*** EXERCISE INPUT ***
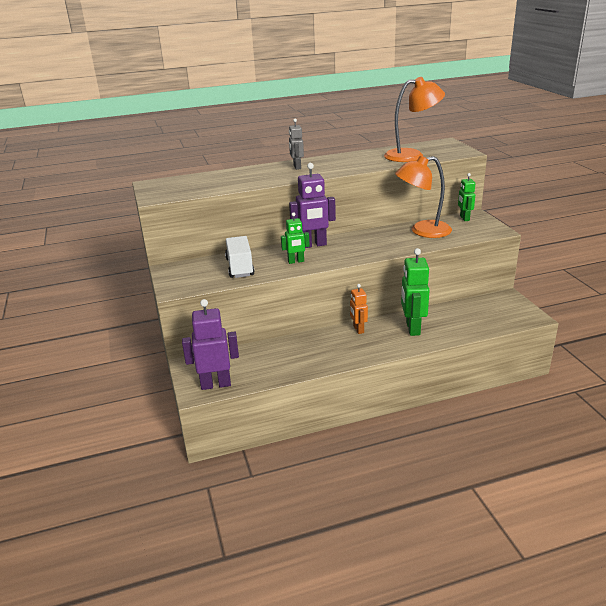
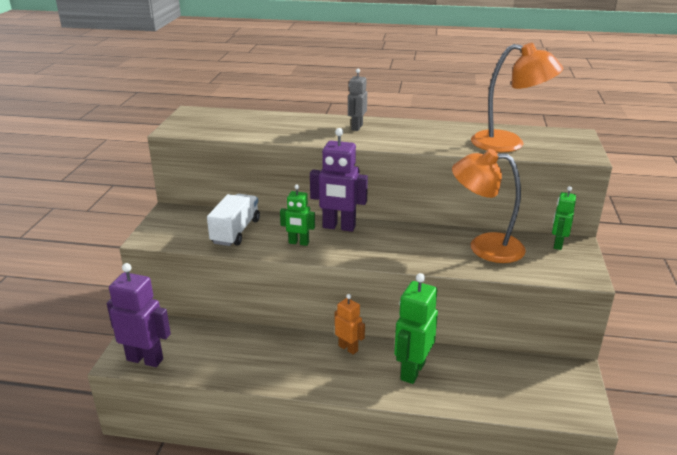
camera: 25 degrees right, 0 degrees up
(358, 329) = (348, 348): orange robot -> orange robot turned 120 degrees clockwise

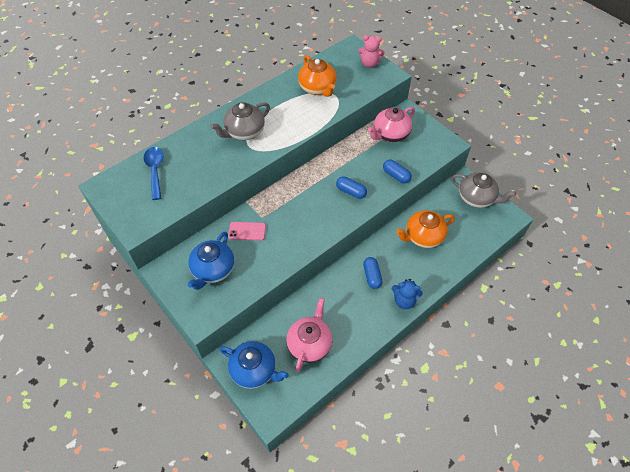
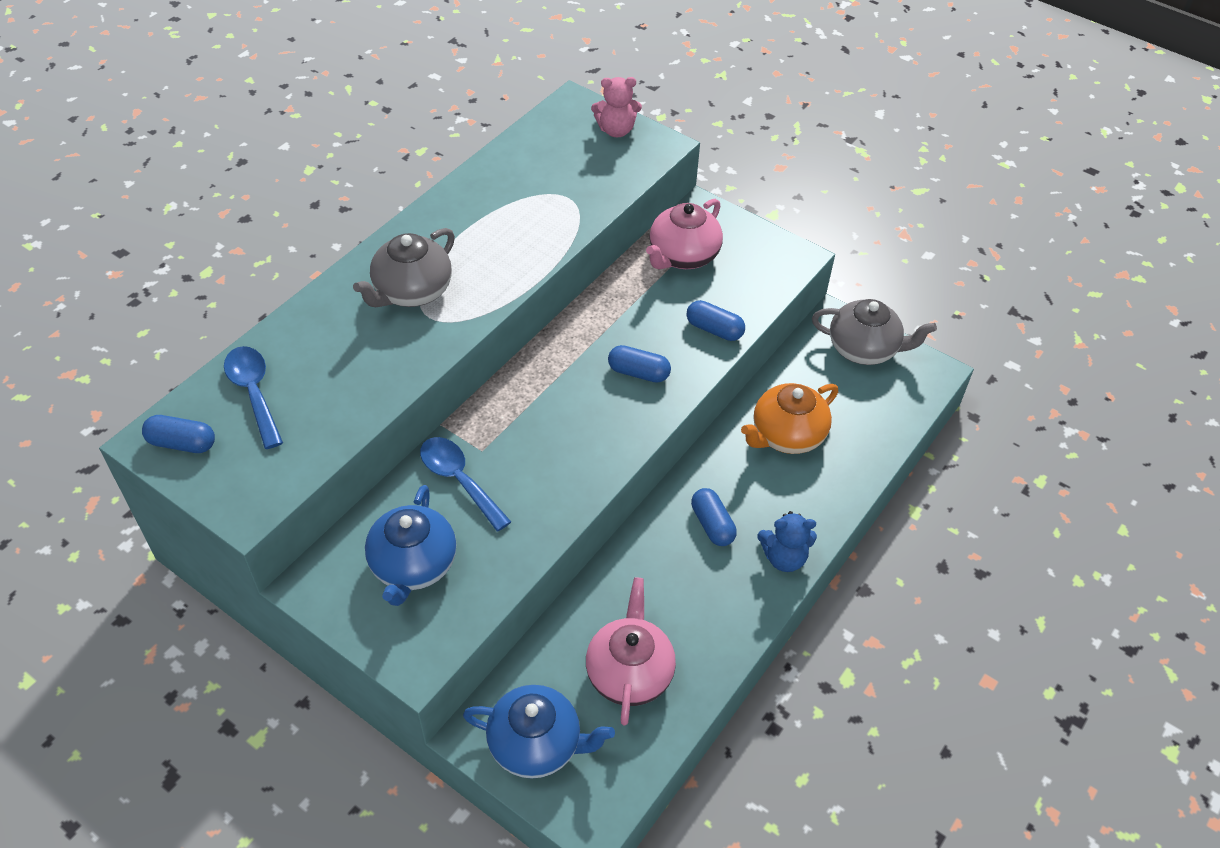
camera: 15 degrees left, 5 degrees down
(115, 190) = (182, 443): none -> blue capsule
(247, 231) = (459, 480): pink phone -> blue spoon
(317, 88) = (531, 189): orange teapot -> none

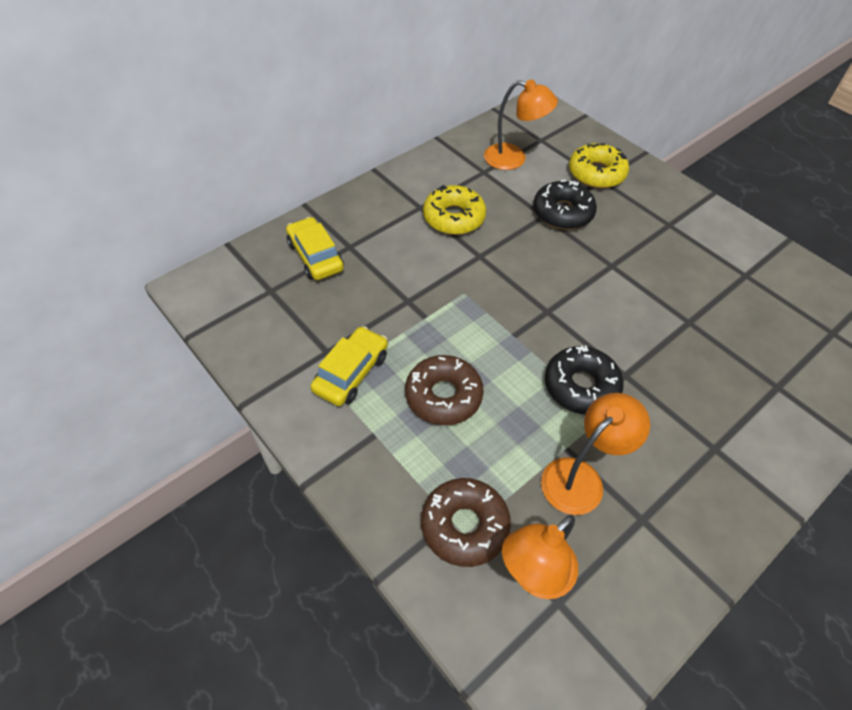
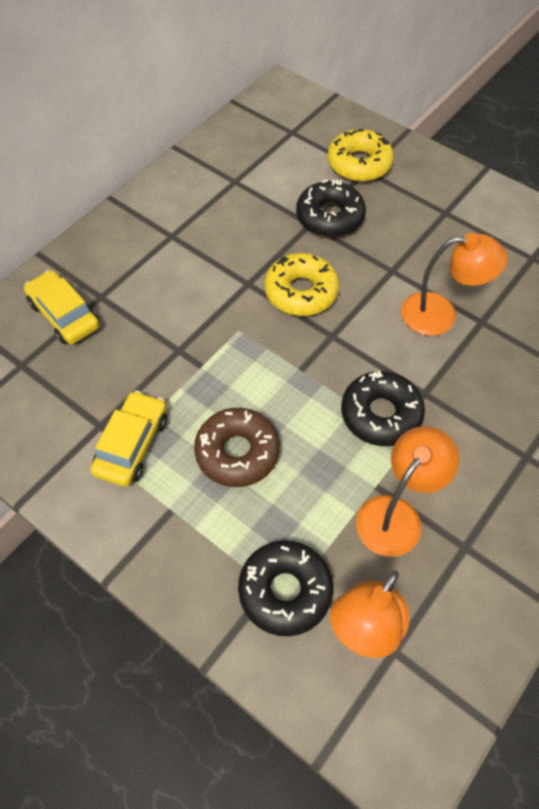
camera: 10 degrees left, 5 degrees up
(454, 217) = (211, 242): yellow donut -> yellow donut (301, 292)
(464, 526) = (285, 591): brown donut -> black donut
(514, 159) = (266, 160): orange lamp -> orange lamp (440, 314)

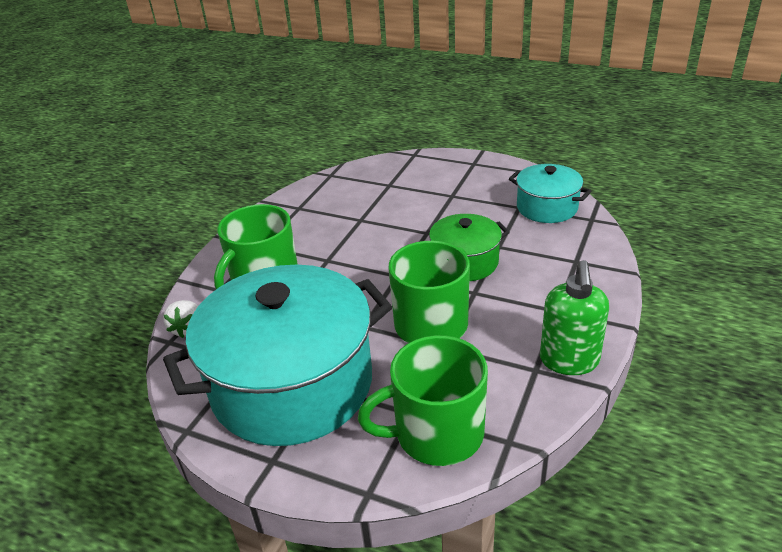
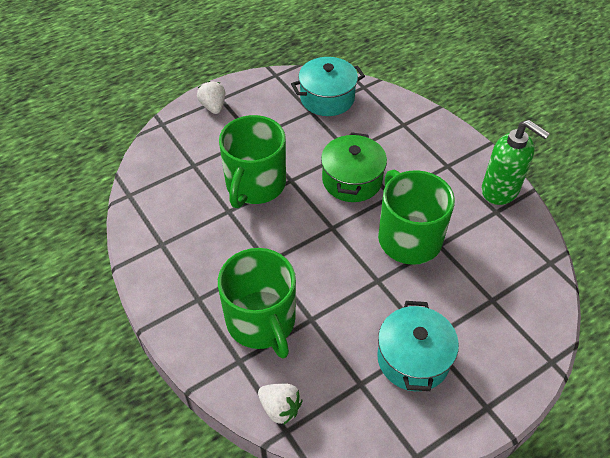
camera: 60 degrees left, 15 degrees up
(292, 384) = (413, 359): turquoise pot -> turquoise pot, size x0.49
(437, 433) = (521, 295): green mug -> green mug (255, 184)
(460, 164) = (213, 106): none -> white strawberry

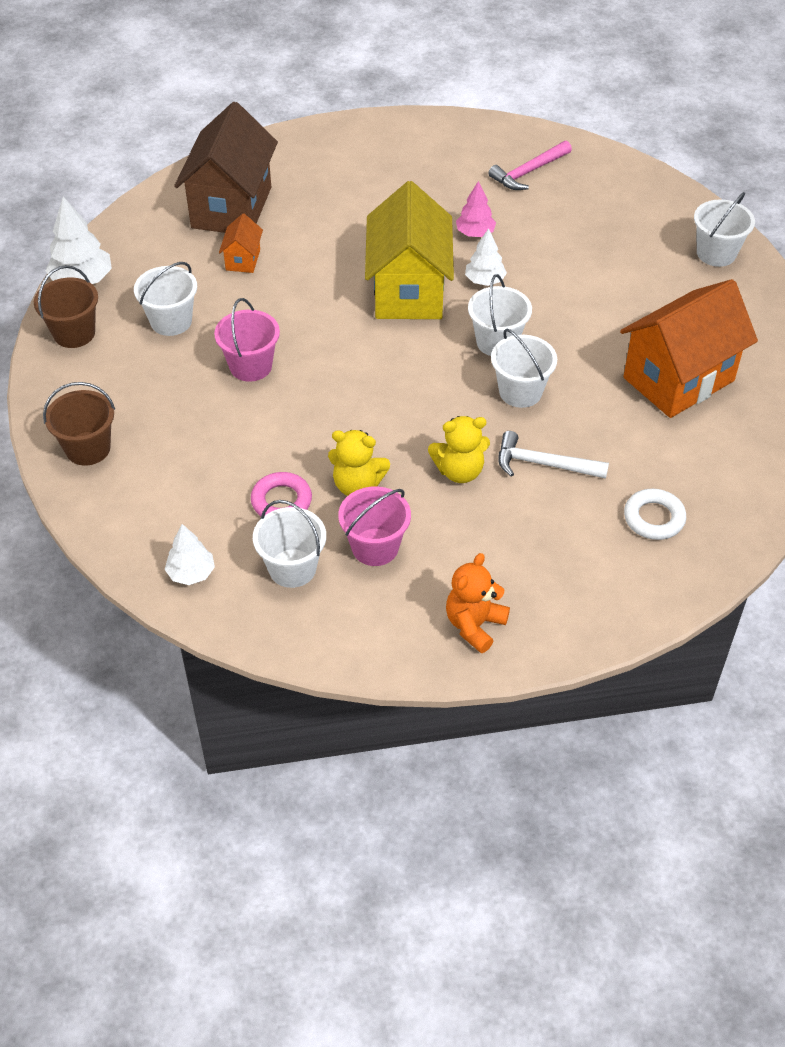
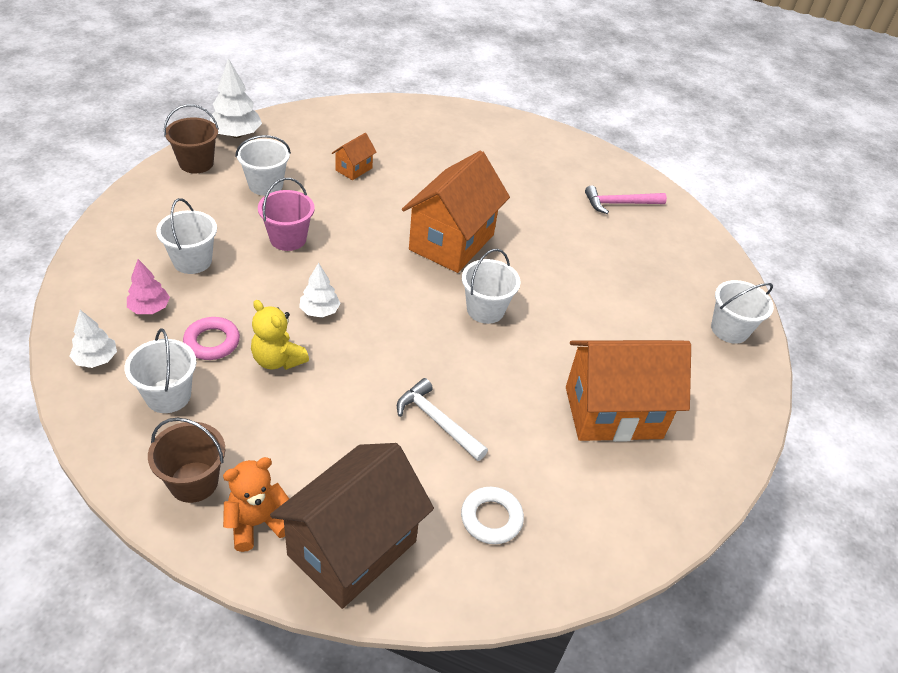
camera: 25 degrees right, 5 degrees down
(88, 448) = (124, 238): brown bucket -> brown bucket (194, 482)
(231, 207) = (380, 134): brown house -> brown house (352, 548)
(375, 547) = (243, 414): pink bucket -> none
(409, 291) = (452, 242): yellow house -> orange house
(459, 471) = (365, 391): yellow teddy bear -> none
(475, 233) = (539, 226): pink tree -> pink tree (149, 308)
(484, 280) = (516, 262): white tree -> white tree (319, 311)
(520, 392) = (470, 355): white bucket -> white bucket (192, 261)

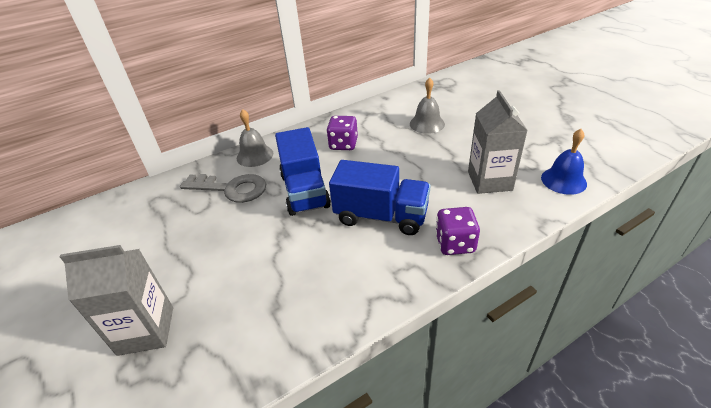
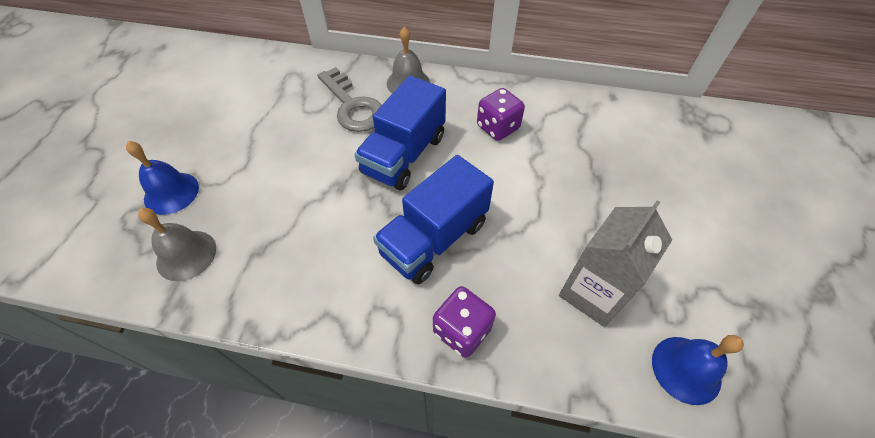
camera: 40 degrees right, 15 degrees up
(146, 330) = (171, 193): grey carton -> blue bell
(381, 216) = (434, 238): blue truck -> blue truck turned 75 degrees clockwise
(427, 124) = (617, 164): grey bell -> grey bell (186, 255)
*** End of EXERCISE INPUT ***
> TASK INSTRUCTIONS: Repeat every line above exactly, minus the pictures.

> ANSWER TO THE PROBLEM:
camera: 25 degrees right, 0 degrees up
(358, 329) = (348, 348): orange robot -> orange robot turned 120 degrees clockwise

camera: 15 degrees left, 5 degrees down
(115, 190) = (182, 443): none -> blue capsule
(247, 231) = (459, 480): pink phone -> blue spoon
(317, 88) = (531, 189): orange teapot -> none

camera: 10 degrees left, 5 degrees up
(454, 217) = (211, 242): yellow donut -> yellow donut (301, 292)
(464, 526) = (285, 591): brown donut -> black donut
(514, 159) = (266, 160): orange lamp -> orange lamp (440, 314)

camera: 60 degrees left, 15 degrees up
(292, 384) = (413, 359): turquoise pot -> turquoise pot, size x0.49
(437, 433) = (521, 295): green mug -> green mug (255, 184)
(460, 164) = (213, 106): none -> white strawberry

camera: 25 degrees right, 5 degrees down
(88, 448) = (124, 238): brown bucket -> brown bucket (194, 482)
(231, 207) = (380, 134): brown house -> brown house (352, 548)
(375, 547) = (243, 414): pink bucket -> none
(409, 291) = (452, 242): yellow house -> orange house
(459, 471) = (365, 391): yellow teddy bear -> none
(475, 233) = (539, 226): pink tree -> pink tree (149, 308)
(484, 280) = (516, 262): white tree -> white tree (319, 311)
(520, 392) = (470, 355): white bucket -> white bucket (192, 261)

camera: 40 degrees right, 15 degrees up
(146, 330) = (171, 193): grey carton -> blue bell
(381, 216) = (434, 238): blue truck -> blue truck turned 75 degrees clockwise
(427, 124) = (617, 164): grey bell -> grey bell (186, 255)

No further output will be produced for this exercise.